Dataset:
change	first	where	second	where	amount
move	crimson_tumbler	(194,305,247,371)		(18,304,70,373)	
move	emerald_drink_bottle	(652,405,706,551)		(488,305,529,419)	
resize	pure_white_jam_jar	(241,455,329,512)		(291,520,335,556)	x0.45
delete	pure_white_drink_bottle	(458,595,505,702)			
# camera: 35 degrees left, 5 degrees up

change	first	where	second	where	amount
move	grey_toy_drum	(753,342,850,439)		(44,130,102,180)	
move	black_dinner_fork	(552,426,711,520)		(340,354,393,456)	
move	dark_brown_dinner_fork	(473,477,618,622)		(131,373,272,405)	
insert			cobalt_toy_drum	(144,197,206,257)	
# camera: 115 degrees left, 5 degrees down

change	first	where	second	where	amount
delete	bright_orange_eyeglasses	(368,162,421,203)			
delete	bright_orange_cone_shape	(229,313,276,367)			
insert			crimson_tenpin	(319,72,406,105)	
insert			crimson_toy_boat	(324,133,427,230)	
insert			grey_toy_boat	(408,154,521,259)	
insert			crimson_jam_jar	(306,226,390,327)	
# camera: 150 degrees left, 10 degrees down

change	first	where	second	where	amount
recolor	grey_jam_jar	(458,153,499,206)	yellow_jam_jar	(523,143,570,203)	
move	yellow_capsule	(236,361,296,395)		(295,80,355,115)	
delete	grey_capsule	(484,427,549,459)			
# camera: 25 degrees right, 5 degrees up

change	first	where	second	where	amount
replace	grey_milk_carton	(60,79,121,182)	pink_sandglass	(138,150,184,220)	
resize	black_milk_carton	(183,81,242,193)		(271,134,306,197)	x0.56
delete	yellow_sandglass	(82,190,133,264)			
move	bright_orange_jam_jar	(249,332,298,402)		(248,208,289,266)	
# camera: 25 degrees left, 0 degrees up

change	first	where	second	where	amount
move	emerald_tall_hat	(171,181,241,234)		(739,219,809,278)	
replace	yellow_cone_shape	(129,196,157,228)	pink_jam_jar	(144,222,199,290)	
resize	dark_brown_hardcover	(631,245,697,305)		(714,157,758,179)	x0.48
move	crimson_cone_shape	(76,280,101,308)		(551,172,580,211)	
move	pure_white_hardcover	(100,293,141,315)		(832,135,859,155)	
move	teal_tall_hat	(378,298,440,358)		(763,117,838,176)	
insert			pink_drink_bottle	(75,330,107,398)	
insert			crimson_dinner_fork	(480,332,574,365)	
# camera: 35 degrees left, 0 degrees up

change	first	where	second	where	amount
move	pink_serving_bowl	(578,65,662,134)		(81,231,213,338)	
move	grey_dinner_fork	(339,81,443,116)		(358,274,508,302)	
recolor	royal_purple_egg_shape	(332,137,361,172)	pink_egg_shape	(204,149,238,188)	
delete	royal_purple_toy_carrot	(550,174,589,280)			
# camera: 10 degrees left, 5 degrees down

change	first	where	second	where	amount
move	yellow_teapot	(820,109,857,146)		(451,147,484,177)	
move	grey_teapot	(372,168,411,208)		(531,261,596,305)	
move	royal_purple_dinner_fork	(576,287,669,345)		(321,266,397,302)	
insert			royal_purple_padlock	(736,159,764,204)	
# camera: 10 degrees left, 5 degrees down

What the task asks:
Copy out the full set of records precisely, leaving nothing out.

Result of the task:
change	first	where	second	where	amount
move	crimson_tumbler	(194,305,247,371)		(18,304,70,373)	
move	emerald_drink_bottle	(652,405,706,551)		(488,305,529,419)	
resize	pure_white_jam_jar	(241,455,329,512)		(291,520,335,556)	x0.45
delete	pure_white_drink_bottle	(458,595,505,702)			
# camera: 35 degrees left, 5 degrees up

change	first	where	second	where	amount
move	grey_toy_drum	(753,342,850,439)		(44,130,102,180)	
move	black_dinner_fork	(552,426,711,520)		(340,354,393,456)	
move	dark_brown_dinner_fork	(473,477,618,622)		(131,373,272,405)	
insert			cobalt_toy_drum	(144,197,206,257)	
# camera: 115 degrees left, 5 degrees down

change	first	where	second	where	amount
delete	bright_orange_eyeglasses	(368,162,421,203)			
delete	bright_orange_cone_shape	(229,313,276,367)			
insert			crimson_tenpin	(319,72,406,105)	
insert			crimson_toy_boat	(324,133,427,230)	
insert			grey_toy_boat	(408,154,521,259)	
insert			crimson_jam_jar	(306,226,390,327)	
# camera: 150 degrees left, 10 degrees down

change	first	where	second	where	amount
recolor	grey_jam_jar	(458,153,499,206)	yellow_jam_jar	(523,143,570,203)	
move	yellow_capsule	(236,361,296,395)		(295,80,355,115)	
delete	grey_capsule	(484,427,549,459)			
# camera: 25 degrees right, 5 degrees up

change	first	where	second	where	amount
replace	grey_milk_carton	(60,79,121,182)	pink_sandglass	(138,150,184,220)	
resize	black_milk_carton	(183,81,242,193)		(271,134,306,197)	x0.56
delete	yellow_sandglass	(82,190,133,264)			
move	bright_orange_jam_jar	(249,332,298,402)		(248,208,289,266)	
# camera: 25 degrees left, 0 degrees up

change	first	where	second	where	amount
move	emerald_tall_hat	(171,181,241,234)		(739,219,809,278)	
replace	yellow_cone_shape	(129,196,157,228)	pink_jam_jar	(144,222,199,290)	
resize	dark_brown_hardcover	(631,245,697,305)		(714,157,758,179)	x0.48
move	crimson_cone_shape	(76,280,101,308)		(551,172,580,211)	
move	pure_white_hardcover	(100,293,141,315)		(832,135,859,155)	
move	teal_tall_hat	(378,298,440,358)		(763,117,838,176)	
insert			pink_drink_bottle	(75,330,107,398)	
insert			crimson_dinner_fork	(480,332,574,365)	
# camera: 35 degrees left, 0 degrees up

change	first	where	second	where	amount
move	pink_serving_bowl	(578,65,662,134)		(81,231,213,338)	
move	grey_dinner_fork	(339,81,443,116)		(358,274,508,302)	
recolor	royal_purple_egg_shape	(332,137,361,172)	pink_egg_shape	(204,149,238,188)	
delete	royal_purple_toy_carrot	(550,174,589,280)			
# camera: 10 degrees left, 5 degrees down

change	first	where	second	where	amount
move	yellow_teapot	(820,109,857,146)		(451,147,484,177)	
move	grey_teapot	(372,168,411,208)		(531,261,596,305)	
move	royal_purple_dinner_fork	(576,287,669,345)		(321,266,397,302)	
insert			royal_purple_padlock	(736,159,764,204)	
# camera: 10 degrees left, 5 degrees down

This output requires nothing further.